[Stored data — start]

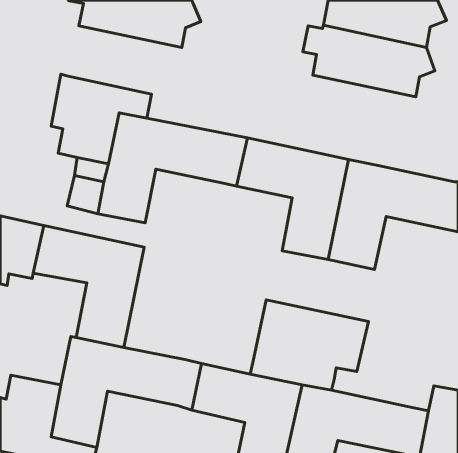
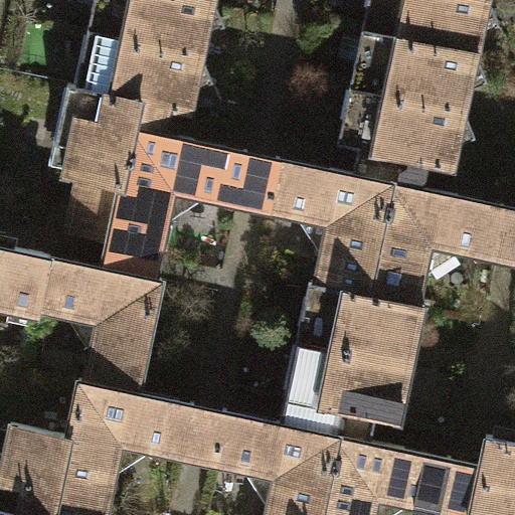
building: none -> [76,34,213,115]
building: none -> [339,90,477,191]
building: none -> [299,286,425,366]

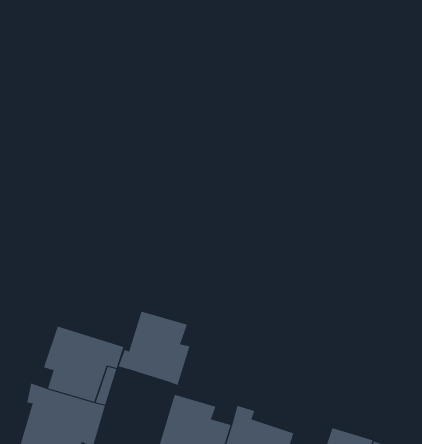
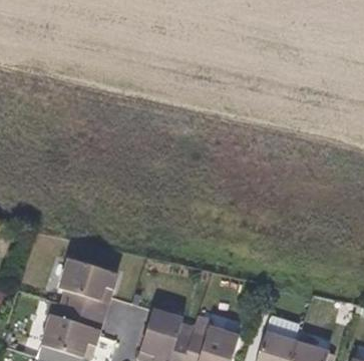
building: [118,311,190,386] -> none

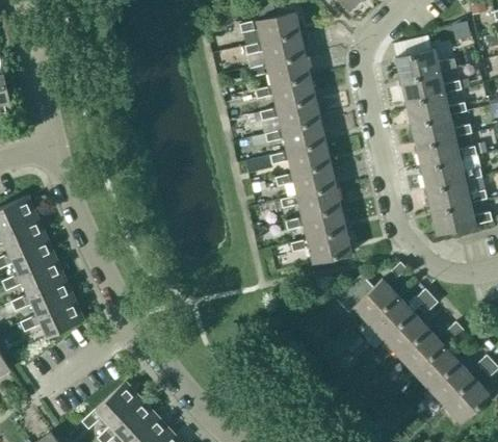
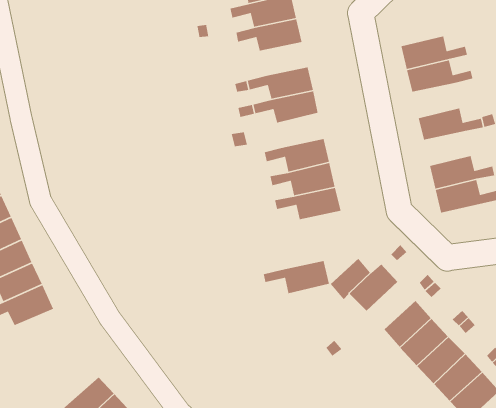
building: [395,48,456,80] -> none
building: [255,77,316,107] -> none
building: [411,114,472,146] -> none
building: [270,141,331,173] -> none
building: [421,158,481,189] -> none
building: [290,231,351,262] -> [263,260,330,294]
building: [369,295,414,339] -> none

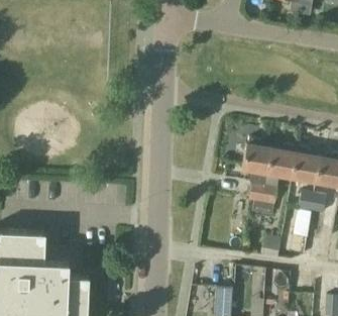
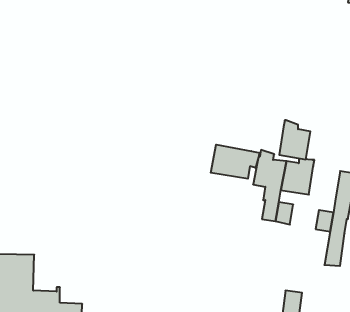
building: none -> [211,145,260,179]
building: [293,147,321,183] -> [279,120,310,159]

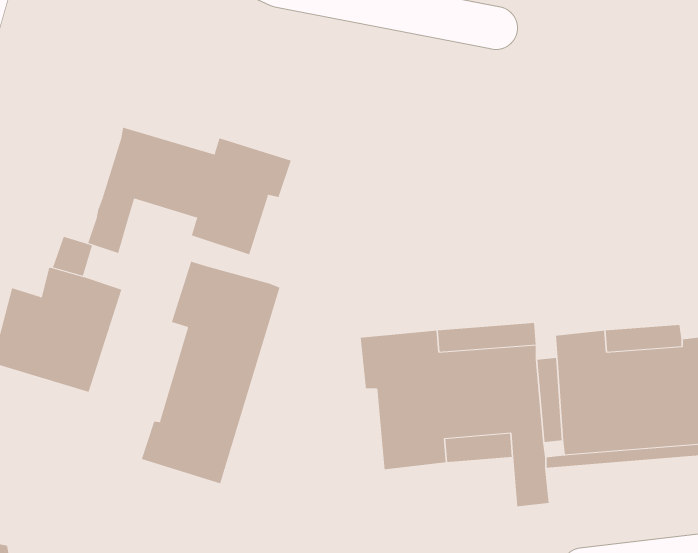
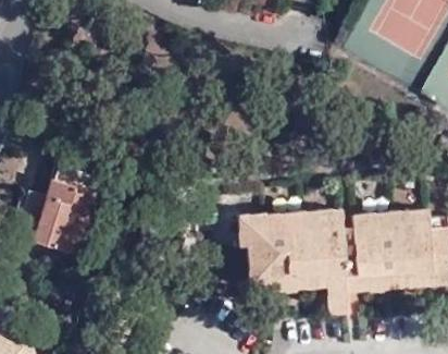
building: [88,127,292,255] -> none
building: [141,261,280,484] -> none

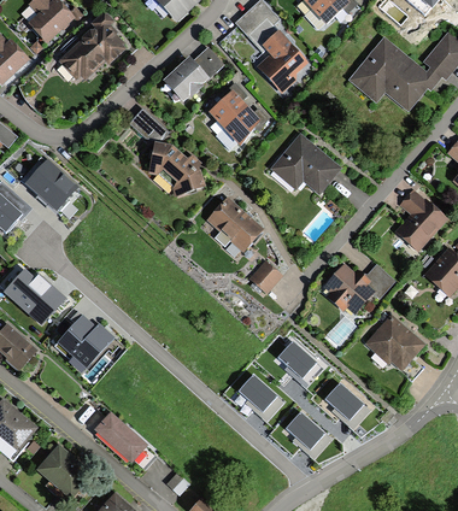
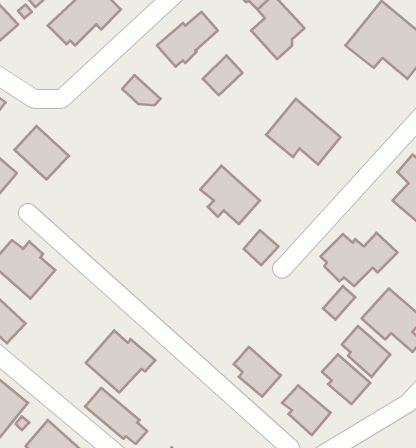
building: [224,106,266,146] -> none
building: [148,141,205,196] -> none
building: [54,313,122,374] -> [86,330,155,392]
building: [277,339,324,388] -> [342,326,390,377]

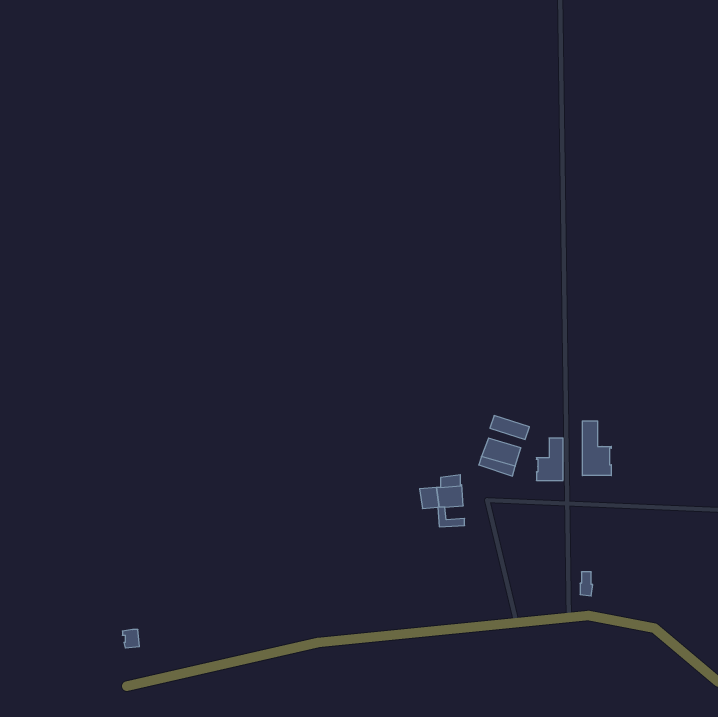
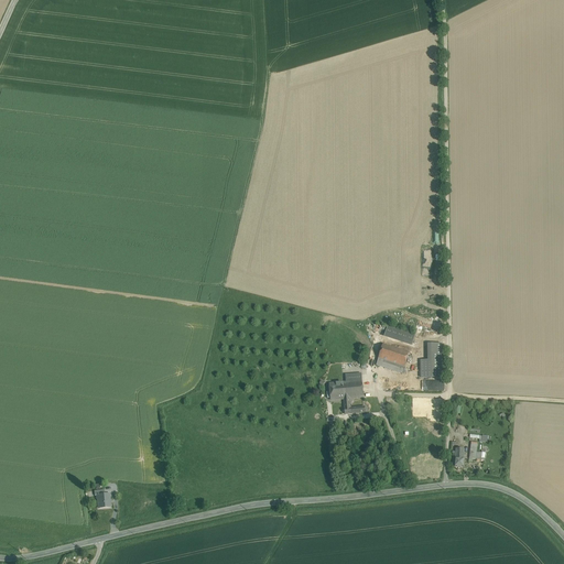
building: [582,421,611,476] -> none

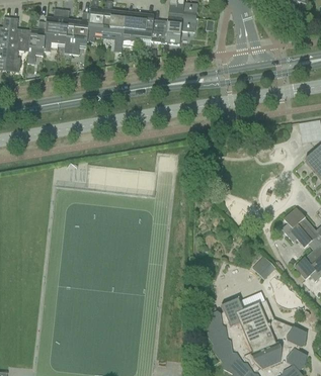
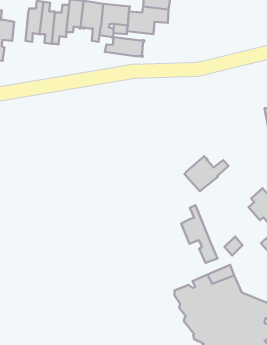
building: [26,21,46,64] -> none
building: none -> [105,37,144,57]
building: none -> [184,156,229,191]
building: none -> [181,205,218,263]

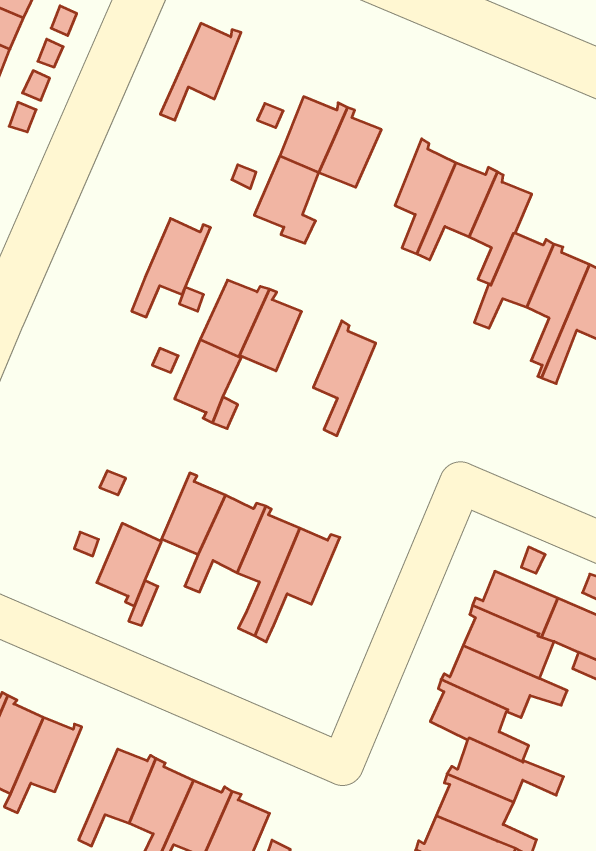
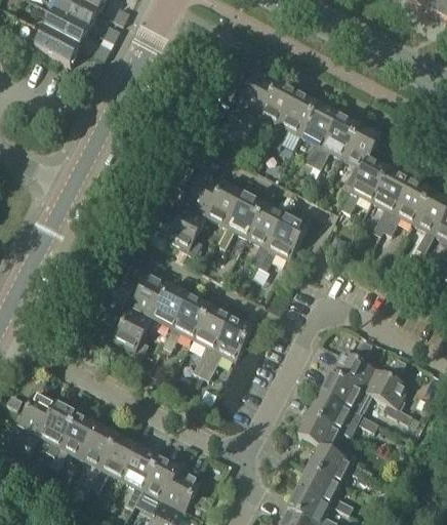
building: [160,23,241,120] -> [270,92,320,147]
building: [132,218,211,317] -> [216,193,266,248]
building: none -> [257,214,308,270]
building: none -> [130,273,171,318]
building: none -> [79,420,117,485]

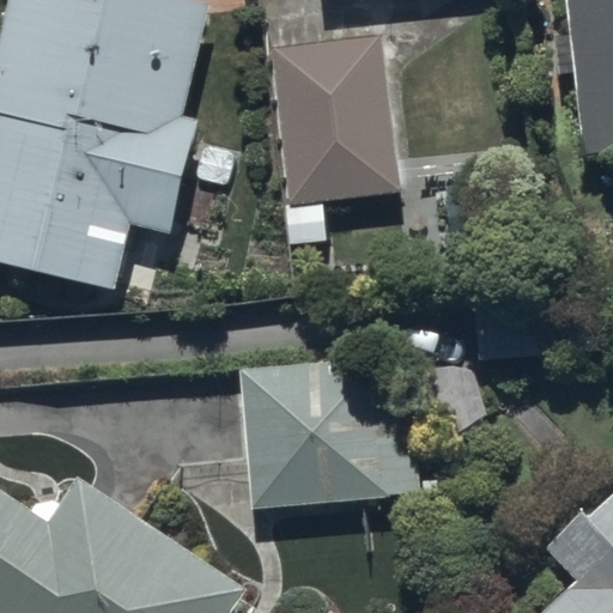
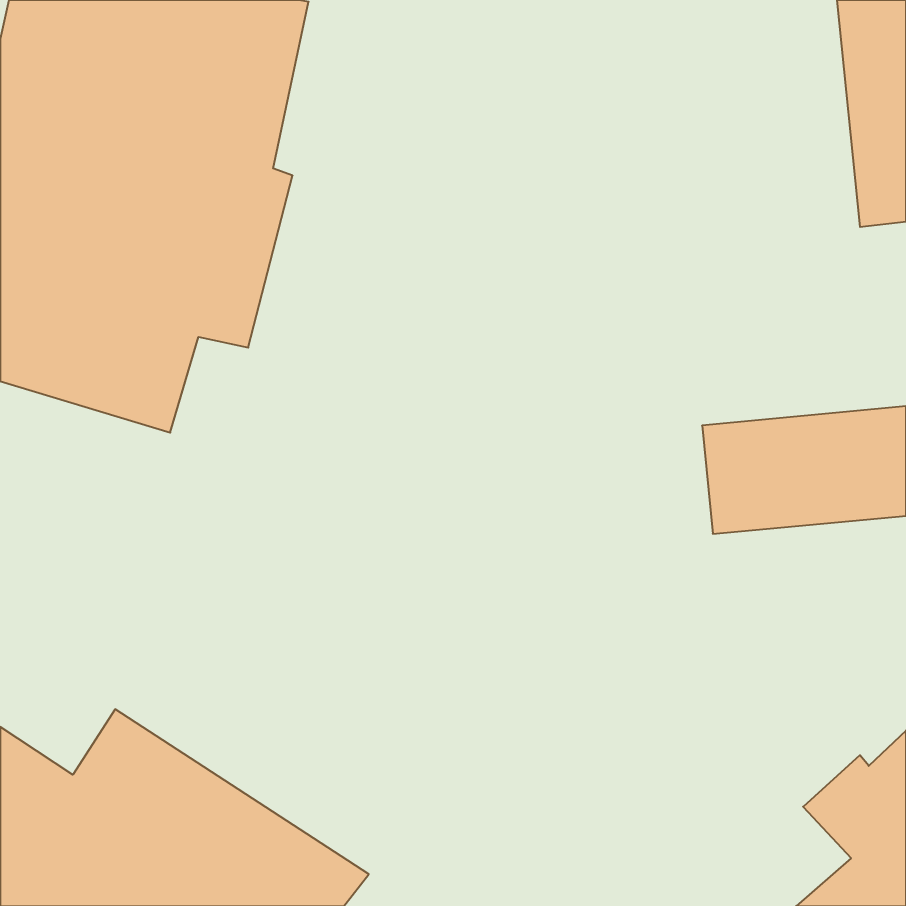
building: [275,50,406,257] -> none
building: [239,359,419,509] -> none

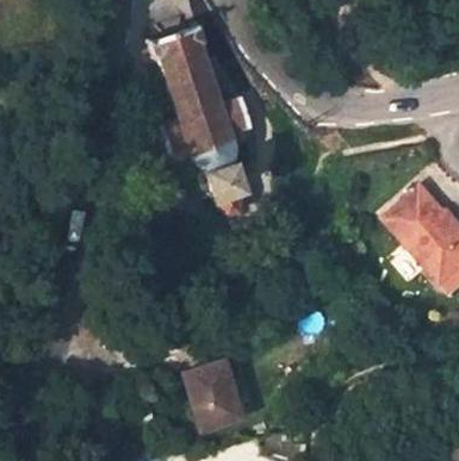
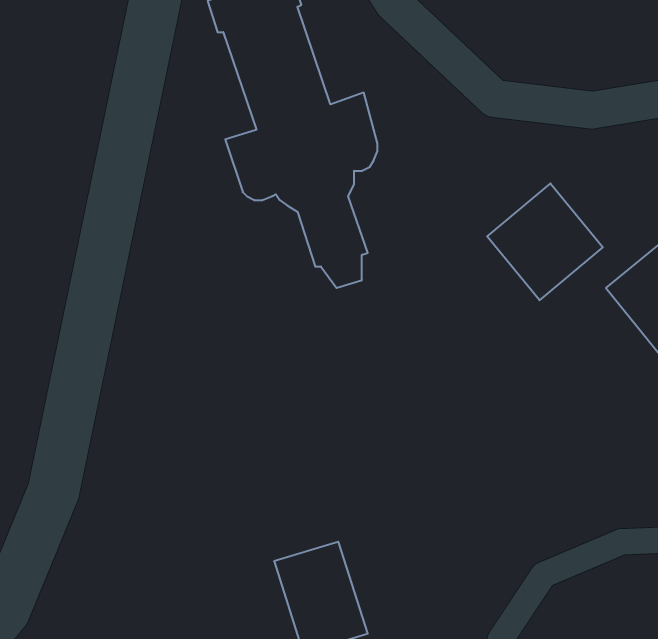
building: none -> [487,183,603,300]

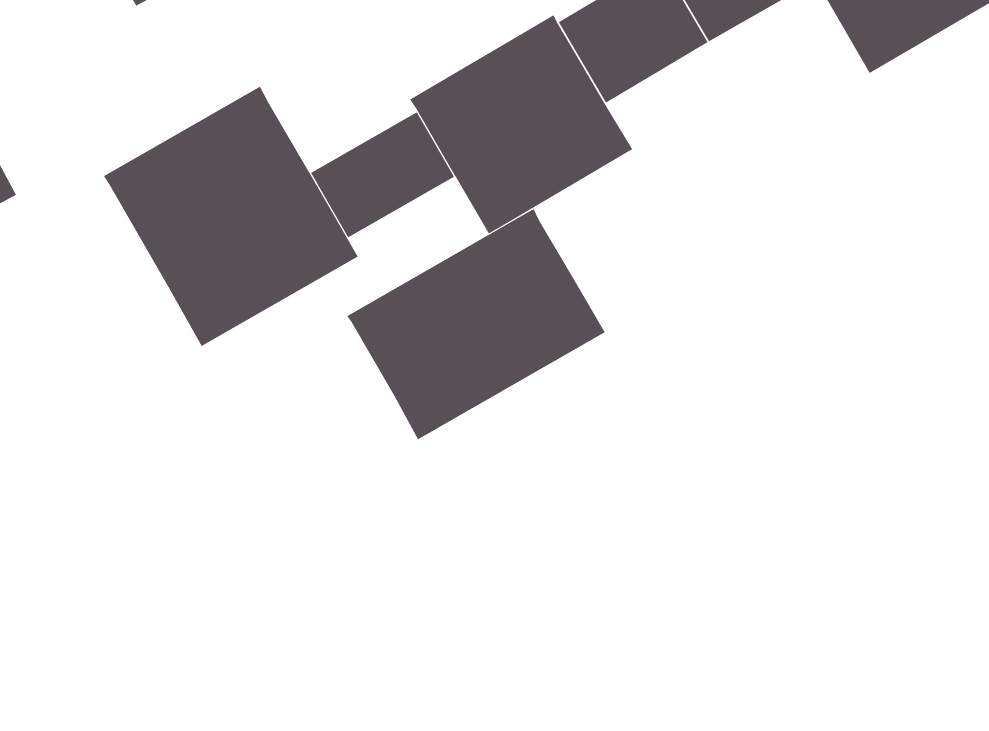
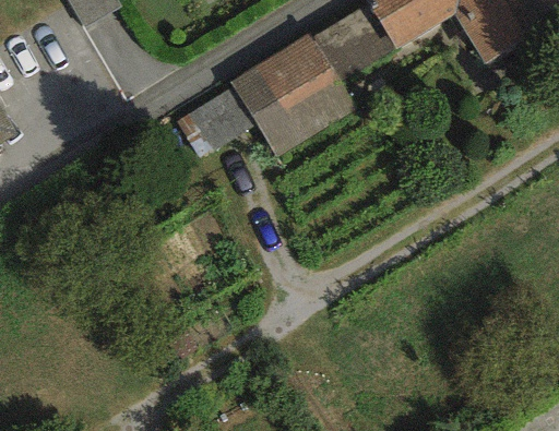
building: [103,86,358,347] -> none
building: [346,208,605,440] -> none

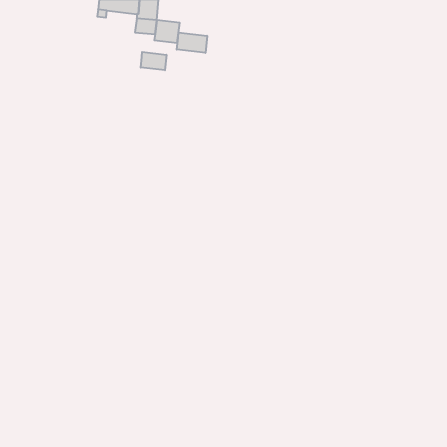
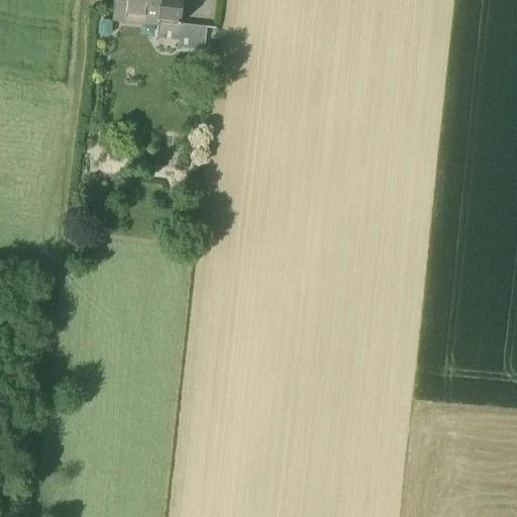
building: [177,33,207,53] -> none
building: [141,52,166,70] -> none

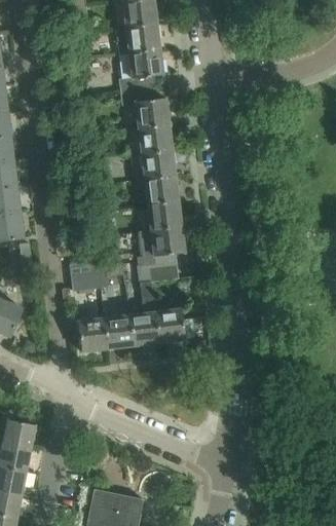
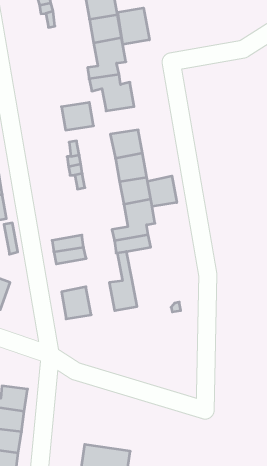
building: none -> [118,8,149,45]
building: [138,124,172,153] -> [61,102,94,130]
building: none -> [148,176,177,207]
building: [155,308,185,342] -> none
building: [105,314,135,348] -> none

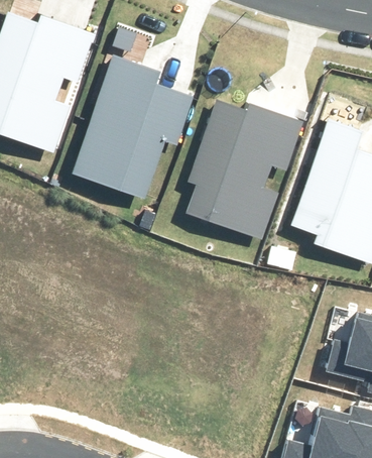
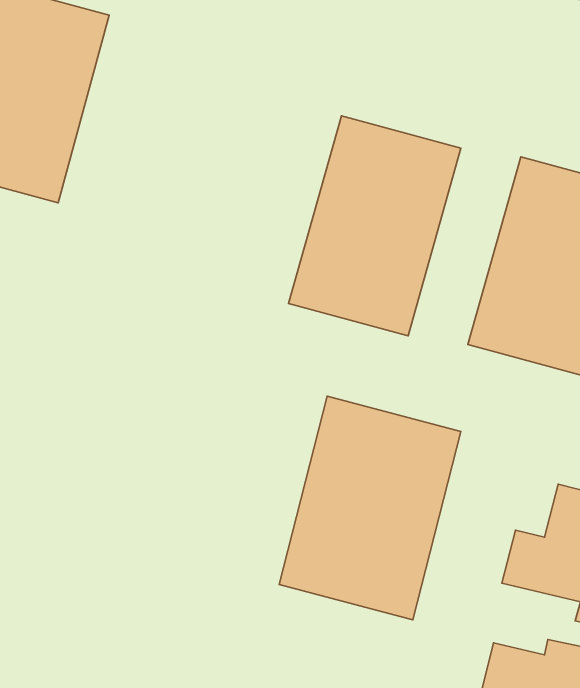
building: [84,59,185,189] -> none
building: none -> [279,396,461,620]

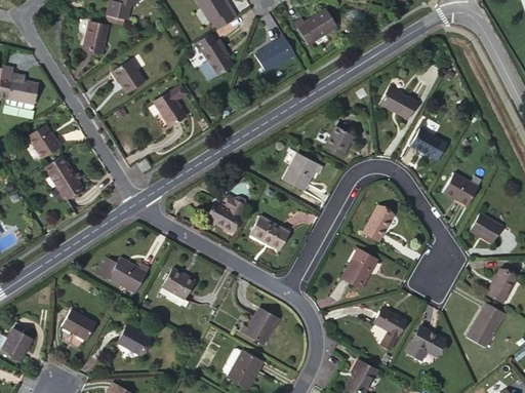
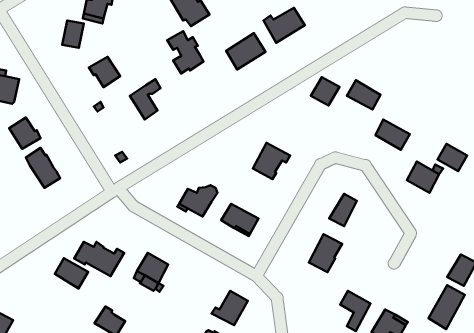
building: [325,125,355,155] -> [311,77,339,105]
building: [471,212,501,241] -> [438,144,467,171]
building: [62,308,96,340] -> [55,258,88,289]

[Stored data — finish]

Task directions - Write out exactly the lines above between the one with "building: [118,311,190,386] -> none" and the one with "building: [290,231,351,262] ->", inclusive, with pictures left out.

Output for this exercise -
building: [118,311,190,386] -> none

building: [395,48,456,80] -> none
building: [255,77,316,107] -> none
building: [411,114,472,146] -> none
building: [270,141,331,173] -> none
building: [421,158,481,189] -> none
building: [290,231,351,262] -> [263,260,330,294]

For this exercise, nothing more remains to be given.